# [TASK TO CARRY OUT]
Would you write out the full listing exactly, without any pictures?

# [INPUT]

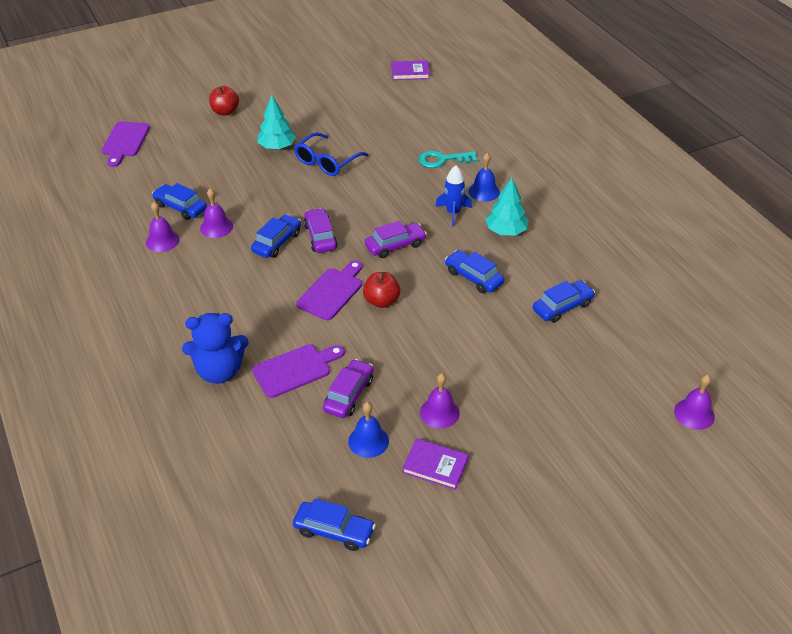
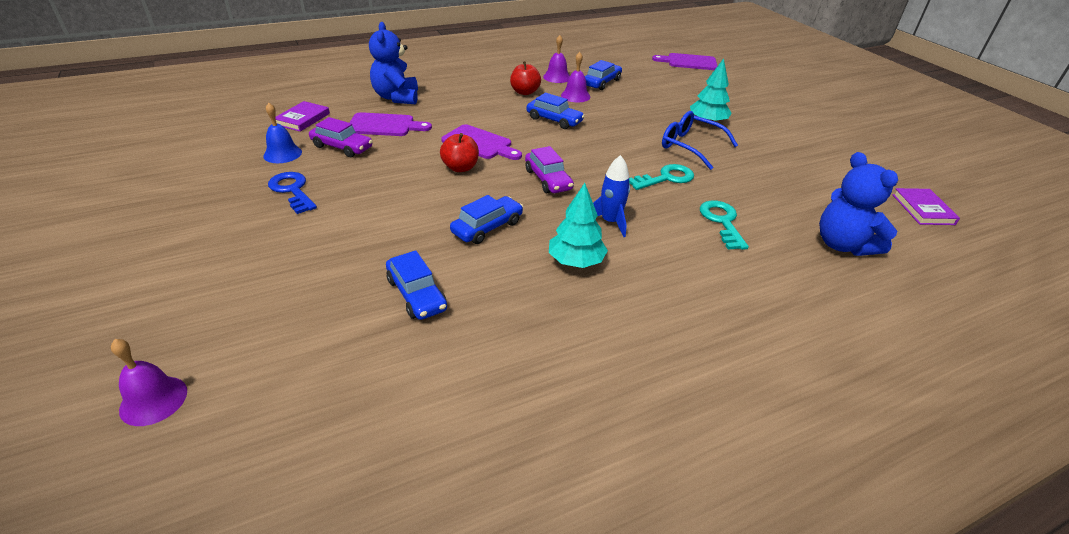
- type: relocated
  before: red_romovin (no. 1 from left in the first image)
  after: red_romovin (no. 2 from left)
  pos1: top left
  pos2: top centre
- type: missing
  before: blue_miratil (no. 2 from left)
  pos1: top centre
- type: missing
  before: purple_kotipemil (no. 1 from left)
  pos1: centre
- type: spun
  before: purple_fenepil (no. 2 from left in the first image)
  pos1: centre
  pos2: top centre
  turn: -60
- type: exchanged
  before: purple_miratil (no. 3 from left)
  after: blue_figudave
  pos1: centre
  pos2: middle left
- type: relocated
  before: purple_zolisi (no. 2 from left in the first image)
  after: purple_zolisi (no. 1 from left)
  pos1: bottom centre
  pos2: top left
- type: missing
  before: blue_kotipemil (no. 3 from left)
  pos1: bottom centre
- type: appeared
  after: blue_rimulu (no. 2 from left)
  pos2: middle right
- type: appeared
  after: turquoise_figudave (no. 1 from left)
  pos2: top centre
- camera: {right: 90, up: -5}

# [SOLVED PROBLEM]
- type: relocated
  before: red_romovin (no. 1 from left in the first image)
  after: red_romovin (no. 2 from left)
  pos1: top left
  pos2: top centre
- type: missing
  before: blue_miratil (no. 2 from left)
  pos1: top centre
- type: missing
  before: purple_kotipemil (no. 1 from left)
  pos1: centre
- type: spun
  before: purple_fenepil (no. 2 from left in the first image)
  pos1: centre
  pos2: top centre
  turn: -60
- type: exchanged
  before: purple_miratil (no. 3 from left)
  after: blue_figudave
  pos1: centre
  pos2: middle left
- type: relocated
  before: purple_zolisi (no. 2 from left in the first image)
  after: purple_zolisi (no. 1 from left)
  pos1: bottom centre
  pos2: top left
- type: missing
  before: blue_kotipemil (no. 3 from left)
  pos1: bottom centre
- type: appeared
  after: blue_rimulu (no. 2 from left)
  pos2: middle right
- type: appeared
  after: turquoise_figudave (no. 1 from left)
  pos2: top centre
- camera: {right: 90, up: -5}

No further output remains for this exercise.